* **About this task**
Would you repeat the listing below exactly, with no pictures in it?

* **Provided material**

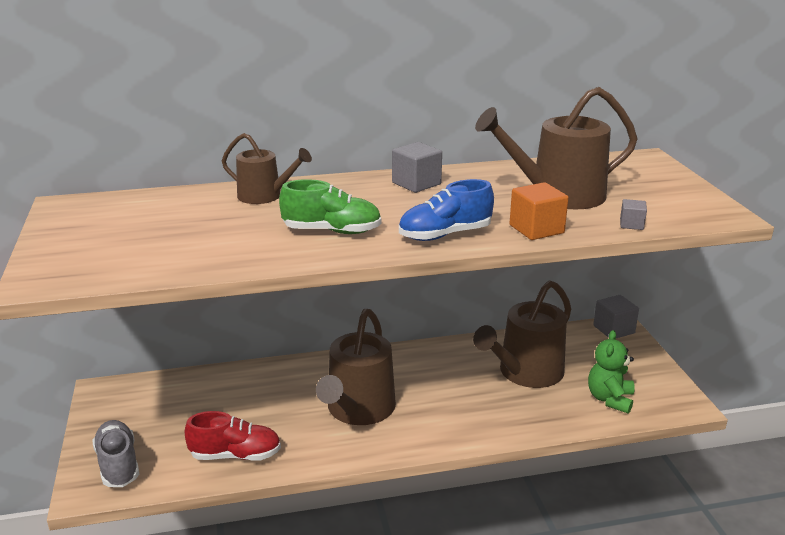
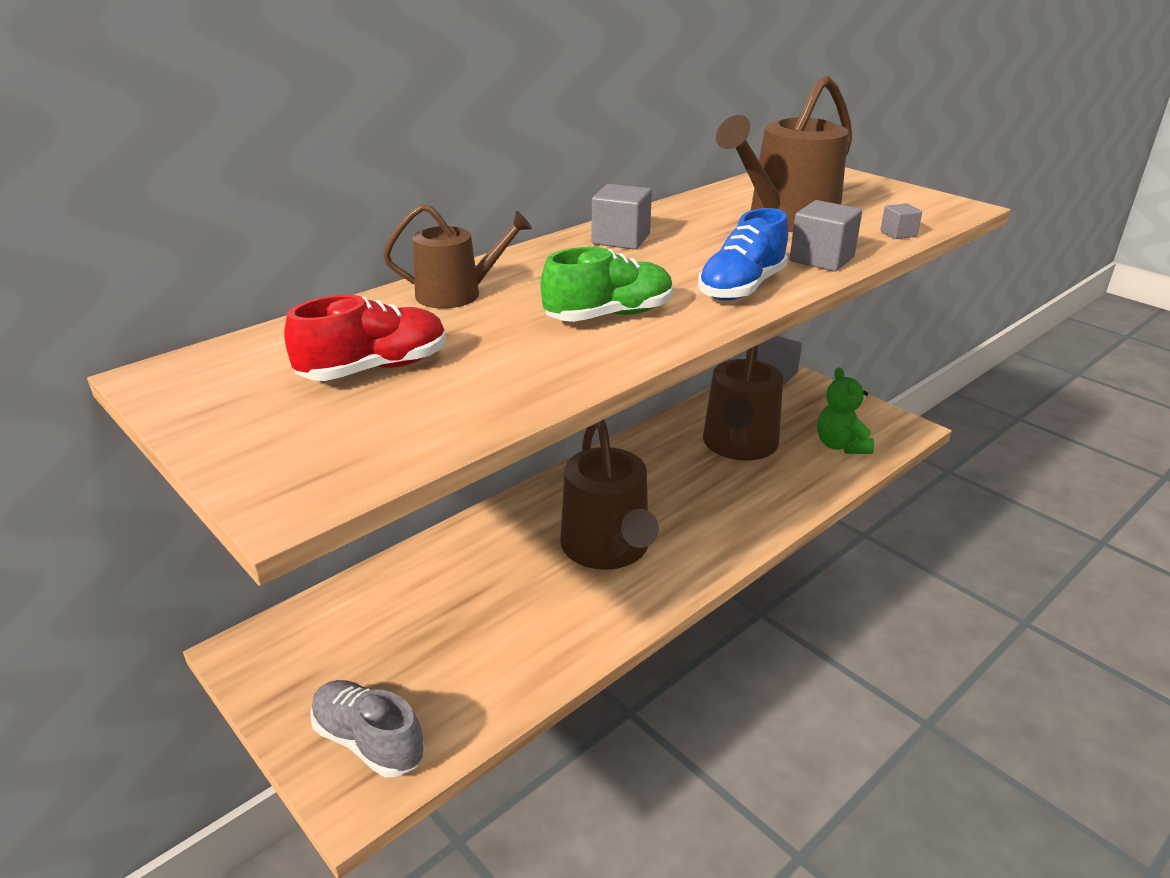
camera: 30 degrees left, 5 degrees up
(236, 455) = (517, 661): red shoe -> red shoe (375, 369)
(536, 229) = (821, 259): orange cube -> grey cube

* **Task answer**
camera: 30 degrees left, 5 degrees up
(236, 455) = (517, 661): red shoe -> red shoe (375, 369)
(536, 229) = (821, 259): orange cube -> grey cube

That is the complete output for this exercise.